About this exercise.
Retype the part of the records that opens with the line containing "From the picture: Is" and closes with the line containing "has larger size?", both lines included, and leave the pictures out of your copy.

Provided information.
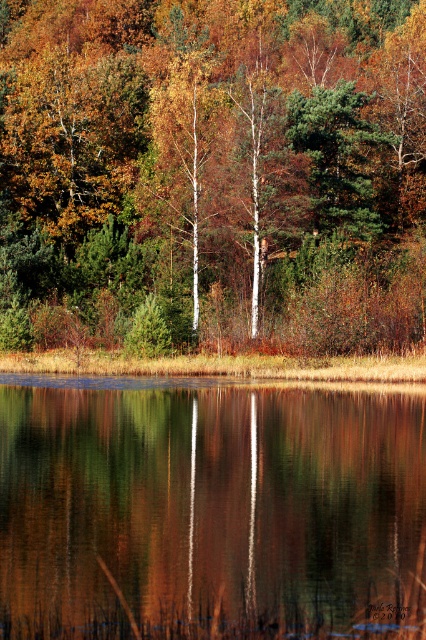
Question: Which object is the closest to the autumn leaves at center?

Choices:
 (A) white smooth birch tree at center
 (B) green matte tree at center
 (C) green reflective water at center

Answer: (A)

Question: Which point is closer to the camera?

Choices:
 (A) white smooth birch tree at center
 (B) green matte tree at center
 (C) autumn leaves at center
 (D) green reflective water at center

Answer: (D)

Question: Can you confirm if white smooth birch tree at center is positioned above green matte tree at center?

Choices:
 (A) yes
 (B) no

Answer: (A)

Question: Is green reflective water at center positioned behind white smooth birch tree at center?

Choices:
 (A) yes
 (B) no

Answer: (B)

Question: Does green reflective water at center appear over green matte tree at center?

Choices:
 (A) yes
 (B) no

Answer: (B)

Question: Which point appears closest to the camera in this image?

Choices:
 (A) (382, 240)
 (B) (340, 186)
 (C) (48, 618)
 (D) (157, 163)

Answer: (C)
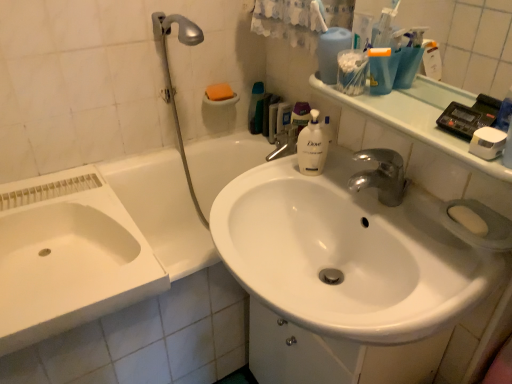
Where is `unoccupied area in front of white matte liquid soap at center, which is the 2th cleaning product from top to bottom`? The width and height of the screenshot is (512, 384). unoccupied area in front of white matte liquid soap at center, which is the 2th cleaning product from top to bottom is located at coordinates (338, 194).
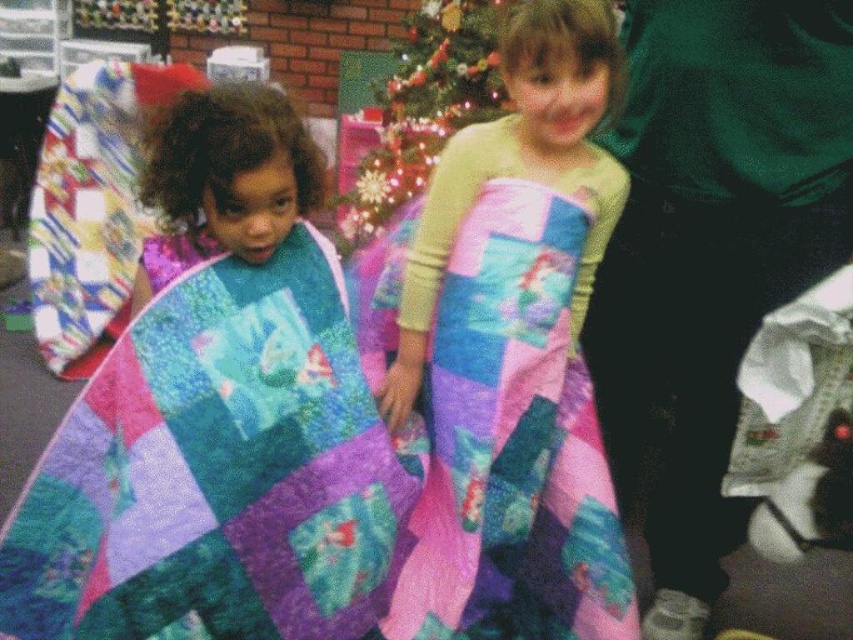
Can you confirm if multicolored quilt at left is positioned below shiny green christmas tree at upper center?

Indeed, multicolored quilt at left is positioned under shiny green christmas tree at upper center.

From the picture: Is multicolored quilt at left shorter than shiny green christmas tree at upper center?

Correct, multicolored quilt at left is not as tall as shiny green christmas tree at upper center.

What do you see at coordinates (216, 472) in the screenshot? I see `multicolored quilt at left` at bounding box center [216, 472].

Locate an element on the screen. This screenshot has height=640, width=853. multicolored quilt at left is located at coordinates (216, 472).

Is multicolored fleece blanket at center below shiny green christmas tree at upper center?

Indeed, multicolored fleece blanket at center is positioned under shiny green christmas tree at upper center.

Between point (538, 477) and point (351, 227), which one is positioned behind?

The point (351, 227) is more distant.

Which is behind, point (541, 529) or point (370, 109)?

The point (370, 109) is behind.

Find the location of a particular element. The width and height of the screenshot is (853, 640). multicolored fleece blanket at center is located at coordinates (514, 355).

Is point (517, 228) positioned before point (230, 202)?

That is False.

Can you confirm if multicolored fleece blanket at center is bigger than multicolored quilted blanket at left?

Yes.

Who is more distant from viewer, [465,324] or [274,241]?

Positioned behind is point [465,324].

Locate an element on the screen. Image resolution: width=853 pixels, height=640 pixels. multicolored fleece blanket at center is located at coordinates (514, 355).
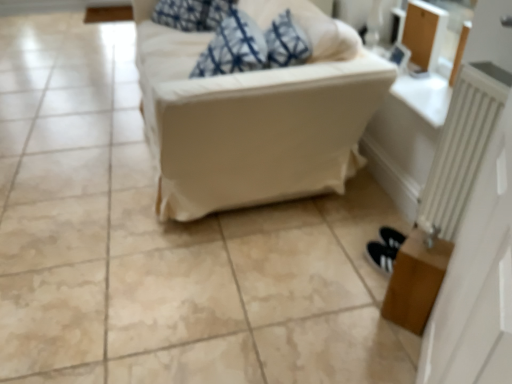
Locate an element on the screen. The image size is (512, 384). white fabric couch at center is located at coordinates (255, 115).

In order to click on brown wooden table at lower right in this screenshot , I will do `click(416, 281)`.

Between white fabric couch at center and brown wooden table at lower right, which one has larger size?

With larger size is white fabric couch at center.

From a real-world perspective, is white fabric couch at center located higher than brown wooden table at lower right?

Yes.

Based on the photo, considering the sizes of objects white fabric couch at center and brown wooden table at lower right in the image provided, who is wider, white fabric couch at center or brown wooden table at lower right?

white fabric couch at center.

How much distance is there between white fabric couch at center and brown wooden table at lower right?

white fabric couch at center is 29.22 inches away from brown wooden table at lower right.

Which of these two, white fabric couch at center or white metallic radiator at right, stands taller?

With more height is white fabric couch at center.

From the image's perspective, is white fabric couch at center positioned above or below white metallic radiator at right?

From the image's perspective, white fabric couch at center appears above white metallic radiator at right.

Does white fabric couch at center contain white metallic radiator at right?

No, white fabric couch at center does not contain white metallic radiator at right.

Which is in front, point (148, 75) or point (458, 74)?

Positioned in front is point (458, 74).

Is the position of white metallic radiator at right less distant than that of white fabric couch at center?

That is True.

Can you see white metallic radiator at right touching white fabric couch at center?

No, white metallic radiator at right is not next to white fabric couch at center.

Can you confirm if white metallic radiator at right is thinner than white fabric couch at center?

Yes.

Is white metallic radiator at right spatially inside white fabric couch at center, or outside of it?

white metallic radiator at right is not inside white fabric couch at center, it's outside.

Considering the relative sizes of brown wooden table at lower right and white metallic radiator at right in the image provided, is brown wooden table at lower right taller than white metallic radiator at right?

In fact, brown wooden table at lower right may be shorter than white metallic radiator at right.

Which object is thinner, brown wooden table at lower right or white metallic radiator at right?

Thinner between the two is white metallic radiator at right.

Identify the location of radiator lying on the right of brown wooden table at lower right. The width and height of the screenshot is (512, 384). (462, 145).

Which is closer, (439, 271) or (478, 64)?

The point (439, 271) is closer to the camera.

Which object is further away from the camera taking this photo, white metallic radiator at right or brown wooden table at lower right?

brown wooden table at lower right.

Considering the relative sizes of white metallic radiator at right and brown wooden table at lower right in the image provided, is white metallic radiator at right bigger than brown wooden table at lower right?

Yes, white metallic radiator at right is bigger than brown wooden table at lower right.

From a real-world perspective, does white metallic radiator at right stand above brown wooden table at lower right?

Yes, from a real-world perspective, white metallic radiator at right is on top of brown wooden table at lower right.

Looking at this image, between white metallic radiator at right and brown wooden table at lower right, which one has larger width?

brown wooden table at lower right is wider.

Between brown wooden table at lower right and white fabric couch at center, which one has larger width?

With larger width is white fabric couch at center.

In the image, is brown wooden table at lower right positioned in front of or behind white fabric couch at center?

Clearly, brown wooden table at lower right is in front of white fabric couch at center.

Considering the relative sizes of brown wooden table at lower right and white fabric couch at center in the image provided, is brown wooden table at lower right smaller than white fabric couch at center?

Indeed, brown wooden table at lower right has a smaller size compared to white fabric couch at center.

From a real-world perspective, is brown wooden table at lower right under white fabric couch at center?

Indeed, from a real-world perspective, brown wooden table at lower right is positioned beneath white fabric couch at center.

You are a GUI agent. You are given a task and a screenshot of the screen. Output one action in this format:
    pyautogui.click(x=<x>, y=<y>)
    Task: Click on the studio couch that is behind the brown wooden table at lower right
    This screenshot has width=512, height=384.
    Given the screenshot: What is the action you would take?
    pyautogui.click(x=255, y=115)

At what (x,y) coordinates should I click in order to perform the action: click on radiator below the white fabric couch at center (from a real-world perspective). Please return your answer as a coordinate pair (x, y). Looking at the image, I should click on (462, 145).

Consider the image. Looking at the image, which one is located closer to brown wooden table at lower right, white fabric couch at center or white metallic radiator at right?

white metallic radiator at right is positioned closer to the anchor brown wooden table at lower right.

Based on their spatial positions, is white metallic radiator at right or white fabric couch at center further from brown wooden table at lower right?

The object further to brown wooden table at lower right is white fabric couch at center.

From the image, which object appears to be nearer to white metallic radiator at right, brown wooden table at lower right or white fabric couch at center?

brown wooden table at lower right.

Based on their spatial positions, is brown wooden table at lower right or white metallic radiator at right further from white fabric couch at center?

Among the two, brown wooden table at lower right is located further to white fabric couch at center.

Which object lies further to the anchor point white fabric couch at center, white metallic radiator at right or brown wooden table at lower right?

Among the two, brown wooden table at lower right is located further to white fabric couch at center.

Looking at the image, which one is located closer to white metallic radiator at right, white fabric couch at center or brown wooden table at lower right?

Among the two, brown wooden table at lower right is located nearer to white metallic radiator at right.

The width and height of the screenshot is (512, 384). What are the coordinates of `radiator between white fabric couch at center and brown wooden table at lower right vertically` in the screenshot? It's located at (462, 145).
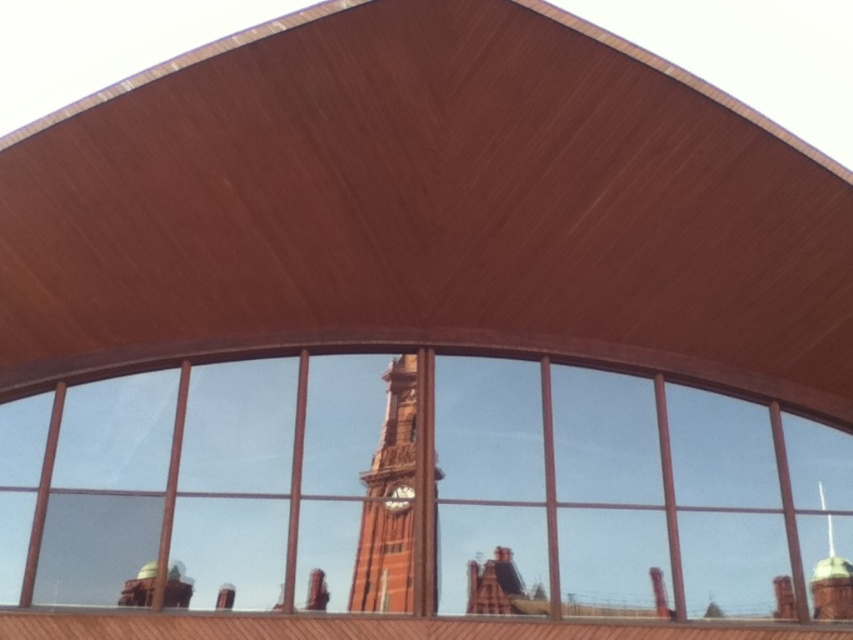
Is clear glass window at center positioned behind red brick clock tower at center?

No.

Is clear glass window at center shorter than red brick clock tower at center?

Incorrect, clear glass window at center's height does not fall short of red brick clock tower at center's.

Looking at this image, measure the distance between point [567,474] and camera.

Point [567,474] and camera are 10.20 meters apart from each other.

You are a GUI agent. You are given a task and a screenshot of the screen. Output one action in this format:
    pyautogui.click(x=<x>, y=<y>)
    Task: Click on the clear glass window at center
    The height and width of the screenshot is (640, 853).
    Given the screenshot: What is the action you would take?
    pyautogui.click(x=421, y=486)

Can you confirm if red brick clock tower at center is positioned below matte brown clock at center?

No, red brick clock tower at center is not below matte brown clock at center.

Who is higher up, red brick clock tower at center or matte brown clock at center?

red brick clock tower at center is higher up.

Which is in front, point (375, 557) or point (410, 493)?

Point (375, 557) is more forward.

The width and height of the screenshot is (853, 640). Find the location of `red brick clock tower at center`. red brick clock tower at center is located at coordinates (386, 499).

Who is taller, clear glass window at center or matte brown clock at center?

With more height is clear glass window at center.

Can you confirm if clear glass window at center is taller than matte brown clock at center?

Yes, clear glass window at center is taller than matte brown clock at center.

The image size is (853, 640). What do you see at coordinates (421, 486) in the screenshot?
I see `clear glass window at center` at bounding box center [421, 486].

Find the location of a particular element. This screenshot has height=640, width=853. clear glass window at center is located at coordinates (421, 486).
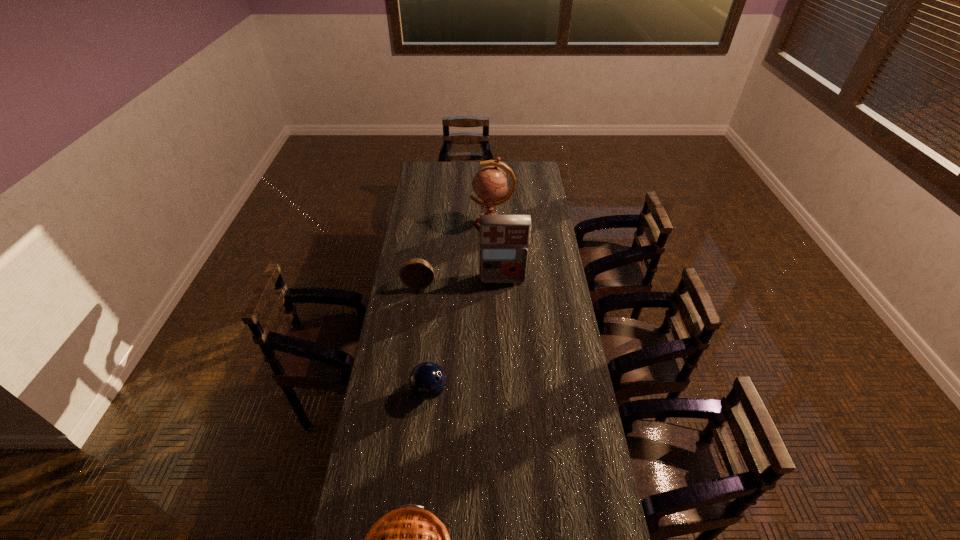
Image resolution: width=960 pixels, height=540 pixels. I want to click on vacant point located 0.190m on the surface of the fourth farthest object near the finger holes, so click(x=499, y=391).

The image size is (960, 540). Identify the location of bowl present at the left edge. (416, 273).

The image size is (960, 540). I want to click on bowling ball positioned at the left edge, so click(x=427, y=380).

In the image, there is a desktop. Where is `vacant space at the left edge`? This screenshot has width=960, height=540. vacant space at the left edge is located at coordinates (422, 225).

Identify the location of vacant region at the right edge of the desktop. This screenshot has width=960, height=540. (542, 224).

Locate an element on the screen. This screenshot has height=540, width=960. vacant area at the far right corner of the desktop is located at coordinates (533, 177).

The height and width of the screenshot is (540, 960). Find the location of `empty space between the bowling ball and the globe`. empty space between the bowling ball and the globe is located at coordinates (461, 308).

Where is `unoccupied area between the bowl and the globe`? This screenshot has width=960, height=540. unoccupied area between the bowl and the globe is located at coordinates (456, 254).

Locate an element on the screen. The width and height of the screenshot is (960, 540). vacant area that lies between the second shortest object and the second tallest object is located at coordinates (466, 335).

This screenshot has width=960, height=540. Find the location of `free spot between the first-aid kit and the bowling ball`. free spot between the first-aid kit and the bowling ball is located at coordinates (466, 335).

Solution.
From the picture: Is multicolored quilt at left shorter than shiny green christmas tree at upper center?

Correct, multicolored quilt at left is not as tall as shiny green christmas tree at upper center.

What do you see at coordinates (216, 472) in the screenshot? I see `multicolored quilt at left` at bounding box center [216, 472].

Locate an element on the screen. This screenshot has height=640, width=853. multicolored quilt at left is located at coordinates (216, 472).

Is multicolored fleece blanket at center below shiny green christmas tree at upper center?

Indeed, multicolored fleece blanket at center is positioned under shiny green christmas tree at upper center.

Between point (538, 477) and point (351, 227), which one is positioned behind?

The point (351, 227) is more distant.

Which is behind, point (541, 529) or point (370, 109)?

The point (370, 109) is behind.

Find the location of a particular element. The width and height of the screenshot is (853, 640). multicolored fleece blanket at center is located at coordinates (514, 355).

Is point (517, 228) positioned before point (230, 202)?

That is False.

Can you confirm if multicolored fleece blanket at center is bigger than multicolored quilted blanket at left?

Yes.

Who is more distant from viewer, [465,324] or [274,241]?

Positioned behind is point [465,324].

Locate an element on the screen. Image resolution: width=853 pixels, height=640 pixels. multicolored fleece blanket at center is located at coordinates (514, 355).
Locate an element on the screen. The image size is (512, 384). white fabric couch at center is located at coordinates (255, 115).

In order to click on brown wooden table at lower right in this screenshot , I will do `click(416, 281)`.

Between white fabric couch at center and brown wooden table at lower right, which one has larger size?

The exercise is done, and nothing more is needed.